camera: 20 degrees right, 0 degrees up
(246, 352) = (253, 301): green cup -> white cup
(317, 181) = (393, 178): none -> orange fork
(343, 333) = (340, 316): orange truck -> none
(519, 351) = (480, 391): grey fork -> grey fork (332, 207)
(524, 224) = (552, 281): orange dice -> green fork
...
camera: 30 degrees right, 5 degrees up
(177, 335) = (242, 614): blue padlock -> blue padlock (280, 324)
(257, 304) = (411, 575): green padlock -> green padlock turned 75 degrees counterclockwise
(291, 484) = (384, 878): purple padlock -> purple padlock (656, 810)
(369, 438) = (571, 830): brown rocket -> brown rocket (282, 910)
* * *
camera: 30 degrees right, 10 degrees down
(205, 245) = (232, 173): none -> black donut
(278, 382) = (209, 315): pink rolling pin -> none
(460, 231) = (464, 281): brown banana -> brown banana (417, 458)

### Work instruction:
Above are the entries. Output exactly the lines beginning with the line that has "(278, 382) = (209, 315): pink" and ending with the line that has "(460, 231) = (464, 281): brown".

### Response for this exercise:
(278, 382) = (209, 315): pink rolling pin -> none
(460, 231) = (464, 281): brown banana -> brown banana (417, 458)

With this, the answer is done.